Stated problem: Write out everything from the start of the records down to the line containing "fes'''2 e'''8) r8 f'''8 g''8-. |", including that line, and leave the pictures out.

○ ○ ○ ○ ○ ○ ○

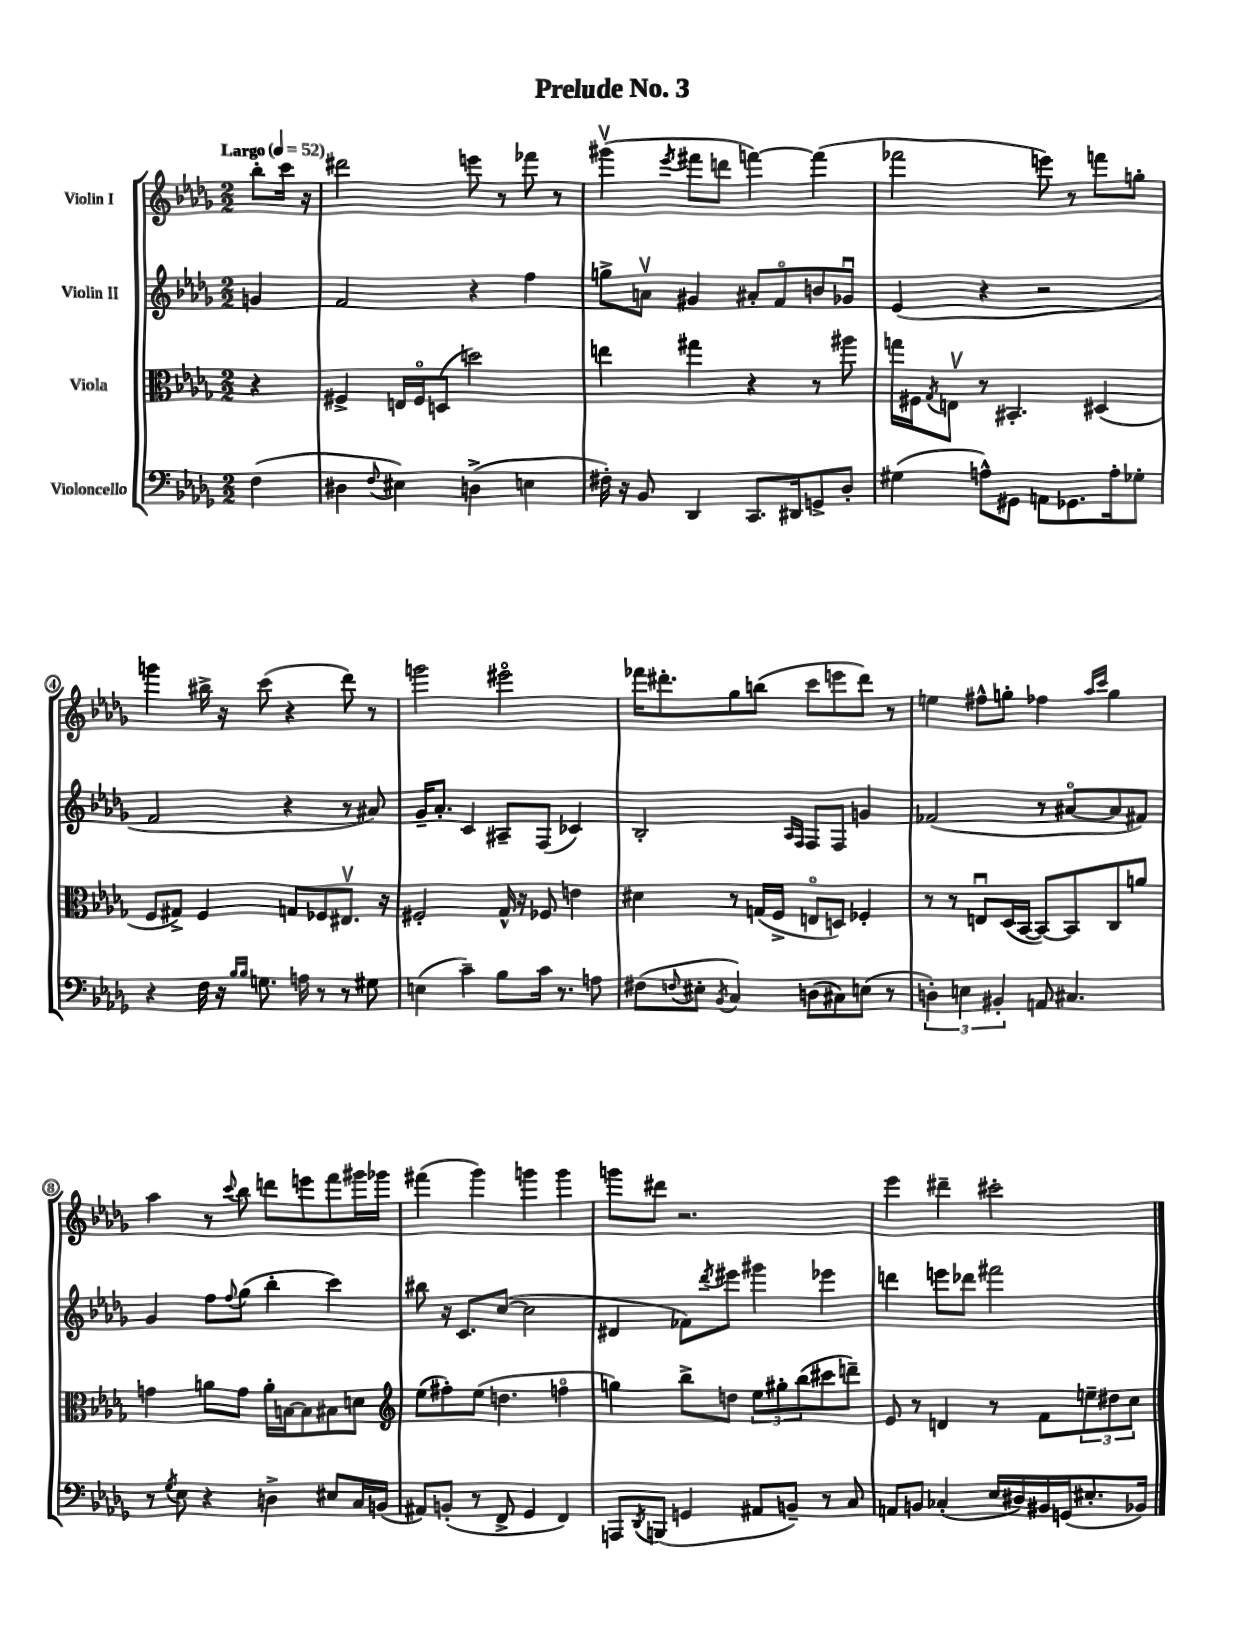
\header { title = "Prelude No. 3" }
<<
\new StaffGroup <<
\new Staff = "s0" \with { instrumentName = "Violin I" } {
    \clef treble \key des \major \numericTimeSignature \time 2/2 \partial 4 \tempo "Largo" 4 = 52
    bes''8-. c'''16 r16 |
    dis'''2 e'''8 r8 fes'''8 r8 |
    gis'''4\upbow( \acciaccatura { ees'''8 } fis'''8 d'''8 f'''4~) f'''4( |
    fes'''2 e'''8) r8 f'''8 g''8-. |
    g'''4 bis''16-> r16 c'''8( r4 des'''8) r8 |
    g'''2 eis'''2\flageolet |
    fes'''16 dis'''8.-. ges''8 b''8( c'''8 e'''8 dis'''8) r8 |
    e''4 fis''8-^ g''8-. fes''4 \grace { aes''16 c'''16 } g''4 |
    aes''4 r8 \appoggiatura { c'''8 } bes''8 d'''8 e'''8 f'''8 gis'''16 ges'''16 |
    fis'''4( ges'''4) g'''4 g'''4 |
    g'''8 dis'''8 r2. |
    ees'''4 dis'''4-- cis'''2-. \bar "|." |
}
\new Staff = "s1" \with { instrumentName = "Violin II" } {
    \clef treble \key des \major \numericTimeSignature \time 2/2 \partial 4
    g'4 |
    f'2 r4 f''4 |
    g''8-> a'8\upbow gis'4 ais'8-. f'8\flageolet b'8 ges'8\downbow |
    ees'4( r4 r2 |
    f'2 r4 r8 ais'8) |
    ges'16-- aes'8.-. c'4 ais8-- f8( ces'4) |
    bes2-. \grace { aes16 f16 } f8 f8 g'4 |
    fes'2( r8 ais'8~\flageolet ais'8 fis'8) |
    ges'4 f''8 \appoggiatura { f''8 } ges''8( bes''4-. c'''4) |
    bis''8 r16 c'8. c''8~( c''2 |
    dis'4 fes'8) \acciaccatura { des'''8 } eis'''8 gis'''4 ees'''4 |
    d'''4 e'''8 des'''8 fis'''2 \bar "|." |
}
\new Staff = "s2" \with { instrumentName = "Viola" } {
    \clef alto \key des \major \numericTimeSignature \time 2/2 \partial 4
    r4 |
    fis4-> e16 fis16\flageolet d8( d''2) |
    e''4 gis''4 r4 r8 ais''8 |
    g''16 fis16 \acciaccatura { ges8 } e8\upbow r8 bis,4.-. dis4( |
    f8 gis8->) f4 g8 fes8 eis8.\upbow r16 |
    fis2-. ges16-^ r16 fes8 e'4 |
    dis'4 r8 g16( f16-> e8\flageolet d8) fes4-. |
    r8 r8 e8\downbow des16( bes,16~ bes,8~) bes,8 c8 a'8 |
    g'4 a'8 g'8 a'16-. b16~ b8 bis8 d'8 |
    \clef treble ees''8( fis''8-.) ees''8( d''4. f''4\flageolet |
    g''4) bes''8-> d''8 \tuplet 3/2 { ees''8 gis''8-. bes''8( } cis'''8 d'''8--) |
    ees'8 r8 d'4 r8 f'8 \tuplet 3/2 { e''8-- dis''8 c''8 } \bar "|." |
}
\new Staff = "s3" \with { instrumentName = "Violoncello" } {
    \clef bass \key des \major \numericTimeSignature \time 2/2 \partial 4
    f4( |
    dis4 \appoggiatura { f8 } eis4) d4->( e4 |
    fis16-.) r16 bes,8 des,4 c,8. dis,16 g,8-> des8-. |
    gis4( a8-^) gis,8 a,8 ges,8. a16-. ges8-. |
    r4 f16 r16 \grace { bes16 bes16 } g8. a16 r8 r8 gis8 |
    e4( c'4--) bes8 c'16 r8. a8 |
    fis8( \appoggiatura { f8 } eis8-. \acciaccatura { bes,8 } c4) d8( cis8) e8( r8 |
    \tuplet 3/2 { d4-.) e4 bis,4-. } a,8 cis4. |
    r8 \acciaccatura { ges8 } ees8 r4 d4-> eis8 c16 b,16( |
    ais,8) b,8-.( r8 f,8-> ges,4 f,4) |
    a,,8 \acciaccatura { des,8 } b,,8( g,4 ais,8 b,8--) r8 c8 |
    a,8 b,8 ces4-.( ees16 dis16) bis,16 g,16( eis8.-. bes,16) \bar "|." |
}
>>
>>
\layout { \context { \Score \override BarNumber.stencil = #(make-stencil-circler 0.1 0.3 ly:text-interface::print) } }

○ ○ ○ ○ ○ ○ ○

Output of the task:
\header { title = "Prelude No. 3" }
<<
\new StaffGroup <<
\new Staff = "s0" \with { instrumentName = "Violin I" } {
    \clef treble \key des \major \numericTimeSignature \time 2/2 \partial 4 \tempo "Largo" 4 = 52
    bes''8-. c'''16 r16 |
    dis'''2 e'''8 r8 fes'''8 r8 |
    gis'''4\upbow( \acciaccatura { ees'''8 } fis'''8 d'''8 f'''4~) f'''4( |
    fes'''2 e'''8) r8 f'''8 g''8-. |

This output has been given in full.